Segment Start: Provided entries

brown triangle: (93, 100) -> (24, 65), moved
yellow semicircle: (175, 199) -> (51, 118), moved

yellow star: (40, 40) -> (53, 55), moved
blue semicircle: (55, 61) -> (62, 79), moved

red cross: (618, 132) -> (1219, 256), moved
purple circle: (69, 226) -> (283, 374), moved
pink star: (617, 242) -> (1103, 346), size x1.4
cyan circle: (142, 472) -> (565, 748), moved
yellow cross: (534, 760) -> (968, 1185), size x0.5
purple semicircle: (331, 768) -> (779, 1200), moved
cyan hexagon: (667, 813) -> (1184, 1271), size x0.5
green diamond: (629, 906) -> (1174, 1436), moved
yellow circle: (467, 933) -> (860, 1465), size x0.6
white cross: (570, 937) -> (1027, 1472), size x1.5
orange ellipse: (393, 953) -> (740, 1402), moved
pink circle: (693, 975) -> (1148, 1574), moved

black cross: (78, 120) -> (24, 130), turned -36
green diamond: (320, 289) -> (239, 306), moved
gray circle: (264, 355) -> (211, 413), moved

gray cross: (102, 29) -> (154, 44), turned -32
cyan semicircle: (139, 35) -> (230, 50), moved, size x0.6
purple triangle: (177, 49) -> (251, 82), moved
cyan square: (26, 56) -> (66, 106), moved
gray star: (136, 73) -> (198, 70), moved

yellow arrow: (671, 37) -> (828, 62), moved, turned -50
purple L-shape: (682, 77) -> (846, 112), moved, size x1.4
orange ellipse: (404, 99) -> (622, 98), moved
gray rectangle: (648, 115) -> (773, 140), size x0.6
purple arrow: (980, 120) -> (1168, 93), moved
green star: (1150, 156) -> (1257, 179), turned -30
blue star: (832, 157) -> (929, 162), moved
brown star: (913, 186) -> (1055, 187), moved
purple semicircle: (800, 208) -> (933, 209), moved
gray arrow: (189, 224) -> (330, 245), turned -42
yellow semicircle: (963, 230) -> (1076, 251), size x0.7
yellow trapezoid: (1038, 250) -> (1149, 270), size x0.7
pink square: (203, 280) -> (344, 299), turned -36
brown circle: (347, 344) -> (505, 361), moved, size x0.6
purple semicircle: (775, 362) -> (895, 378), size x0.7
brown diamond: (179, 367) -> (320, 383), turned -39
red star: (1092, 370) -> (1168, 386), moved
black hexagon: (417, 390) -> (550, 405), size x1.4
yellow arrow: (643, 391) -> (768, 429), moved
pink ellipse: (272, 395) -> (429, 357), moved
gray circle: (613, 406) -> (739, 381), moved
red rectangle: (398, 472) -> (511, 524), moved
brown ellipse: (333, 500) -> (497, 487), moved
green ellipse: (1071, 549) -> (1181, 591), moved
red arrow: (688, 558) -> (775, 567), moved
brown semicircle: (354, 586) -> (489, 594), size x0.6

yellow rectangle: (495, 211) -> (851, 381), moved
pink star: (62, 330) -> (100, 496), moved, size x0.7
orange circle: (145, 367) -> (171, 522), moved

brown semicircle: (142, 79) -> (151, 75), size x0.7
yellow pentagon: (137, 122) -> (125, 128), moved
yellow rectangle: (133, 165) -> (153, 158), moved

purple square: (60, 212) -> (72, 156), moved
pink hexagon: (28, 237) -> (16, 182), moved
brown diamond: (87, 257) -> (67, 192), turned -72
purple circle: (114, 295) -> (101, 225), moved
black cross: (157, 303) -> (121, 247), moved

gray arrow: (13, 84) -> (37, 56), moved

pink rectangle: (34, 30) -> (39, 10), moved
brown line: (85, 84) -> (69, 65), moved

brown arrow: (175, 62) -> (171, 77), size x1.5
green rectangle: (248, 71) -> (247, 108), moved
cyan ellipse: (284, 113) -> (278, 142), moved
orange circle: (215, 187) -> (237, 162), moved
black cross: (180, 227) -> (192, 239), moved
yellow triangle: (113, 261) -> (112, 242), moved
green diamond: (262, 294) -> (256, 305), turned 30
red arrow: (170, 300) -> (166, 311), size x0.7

Segment End: Provided entries

Your task is to restate, word for word, the lines from the beginning of the records to the line with "yellow semicircle: (963, 230)", inclusive.

Exercise answer:
brown triangle: (93, 100) -> (24, 65), moved
yellow semicircle: (175, 199) -> (51, 118), moved

yellow star: (40, 40) -> (53, 55), moved
blue semicircle: (55, 61) -> (62, 79), moved

red cross: (618, 132) -> (1219, 256), moved
purple circle: (69, 226) -> (283, 374), moved
pink star: (617, 242) -> (1103, 346), size x1.4
cyan circle: (142, 472) -> (565, 748), moved
yellow cross: (534, 760) -> (968, 1185), size x0.5
purple semicircle: (331, 768) -> (779, 1200), moved
cyan hexagon: (667, 813) -> (1184, 1271), size x0.5
green diamond: (629, 906) -> (1174, 1436), moved
yellow circle: (467, 933) -> (860, 1465), size x0.6
white cross: (570, 937) -> (1027, 1472), size x1.5
orange ellipse: (393, 953) -> (740, 1402), moved
pink circle: (693, 975) -> (1148, 1574), moved

black cross: (78, 120) -> (24, 130), turned -36
green diamond: (320, 289) -> (239, 306), moved
gray circle: (264, 355) -> (211, 413), moved

gray cross: (102, 29) -> (154, 44), turned -32
cyan semicircle: (139, 35) -> (230, 50), moved, size x0.6
purple triangle: (177, 49) -> (251, 82), moved
cyan square: (26, 56) -> (66, 106), moved
gray star: (136, 73) -> (198, 70), moved

yellow arrow: (671, 37) -> (828, 62), moved, turned -50
purple L-shape: (682, 77) -> (846, 112), moved, size x1.4
orange ellipse: (404, 99) -> (622, 98), moved
gray rectangle: (648, 115) -> (773, 140), size x0.6
purple arrow: (980, 120) -> (1168, 93), moved
green star: (1150, 156) -> (1257, 179), turned -30
blue star: (832, 157) -> (929, 162), moved
brown star: (913, 186) -> (1055, 187), moved
purple semicircle: (800, 208) -> (933, 209), moved
gray arrow: (189, 224) -> (330, 245), turned -42
yellow semicircle: (963, 230) -> (1076, 251), size x0.7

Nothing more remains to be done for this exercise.